- Problem to solve:
Reproduce precisely the lines of the listing below, starting with the line that contains "C4: 330nF (GND, VCC) -> 330nF (GND, n9)" and stopping after the line that contains "U4: TC118S -> HG7881"; include nothing else.

- Source records:
------------------------------------------------------------

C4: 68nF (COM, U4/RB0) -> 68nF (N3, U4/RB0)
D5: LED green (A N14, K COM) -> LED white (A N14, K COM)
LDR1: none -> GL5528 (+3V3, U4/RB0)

------------------------------------------------------------

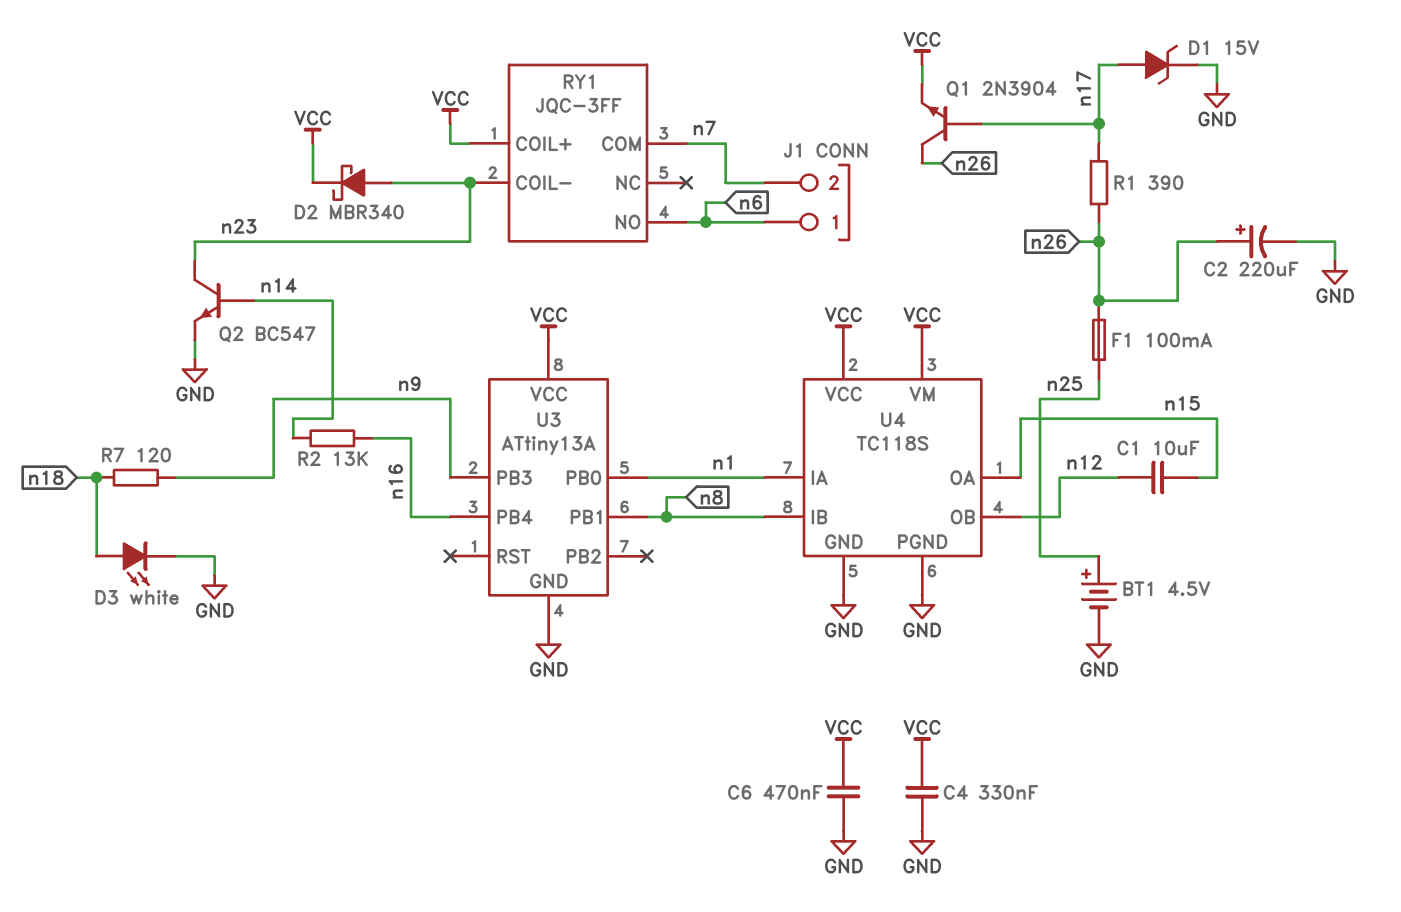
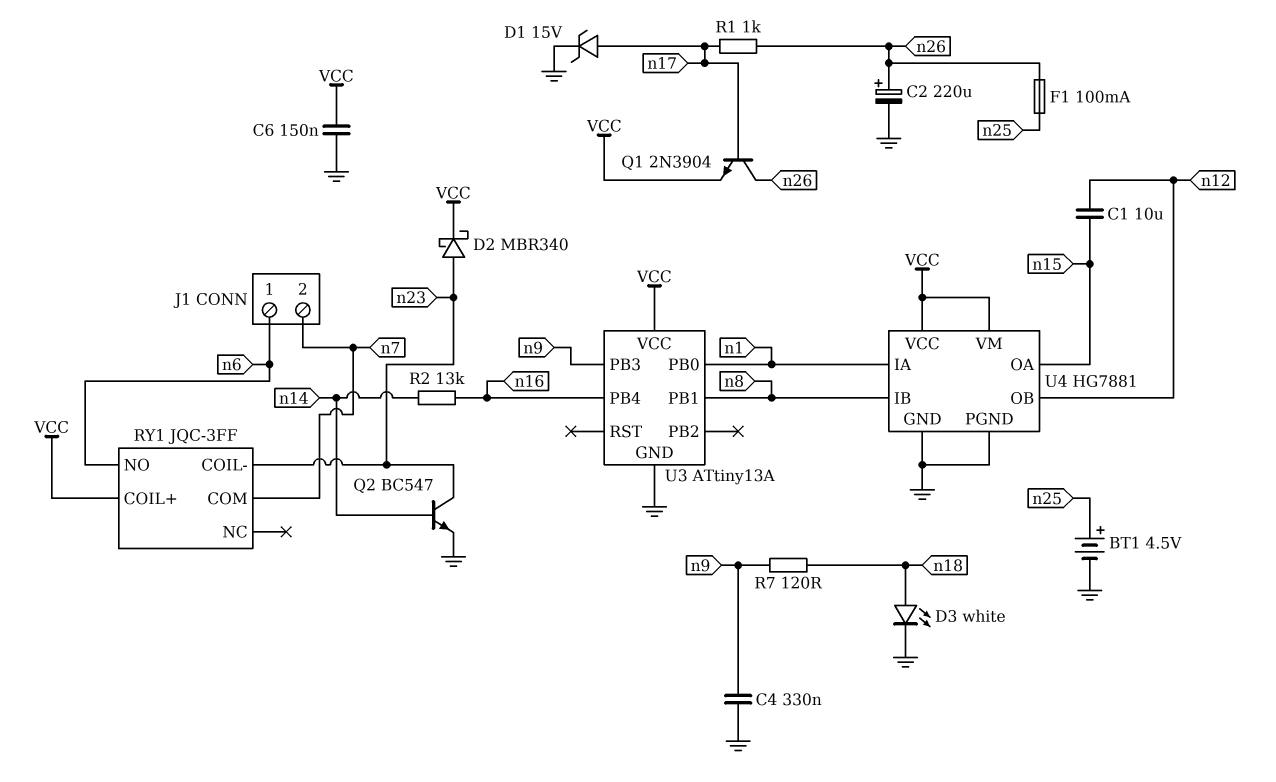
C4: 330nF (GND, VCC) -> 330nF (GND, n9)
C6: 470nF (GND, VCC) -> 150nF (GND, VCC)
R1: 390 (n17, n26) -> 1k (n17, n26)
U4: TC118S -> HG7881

------------------------------------------------------------

- Output of the exercise:
C4: 330nF (GND, VCC) -> 330nF (GND, n9)
C6: 470nF (GND, VCC) -> 150nF (GND, VCC)
R1: 390 (n17, n26) -> 1k (n17, n26)
U4: TC118S -> HG7881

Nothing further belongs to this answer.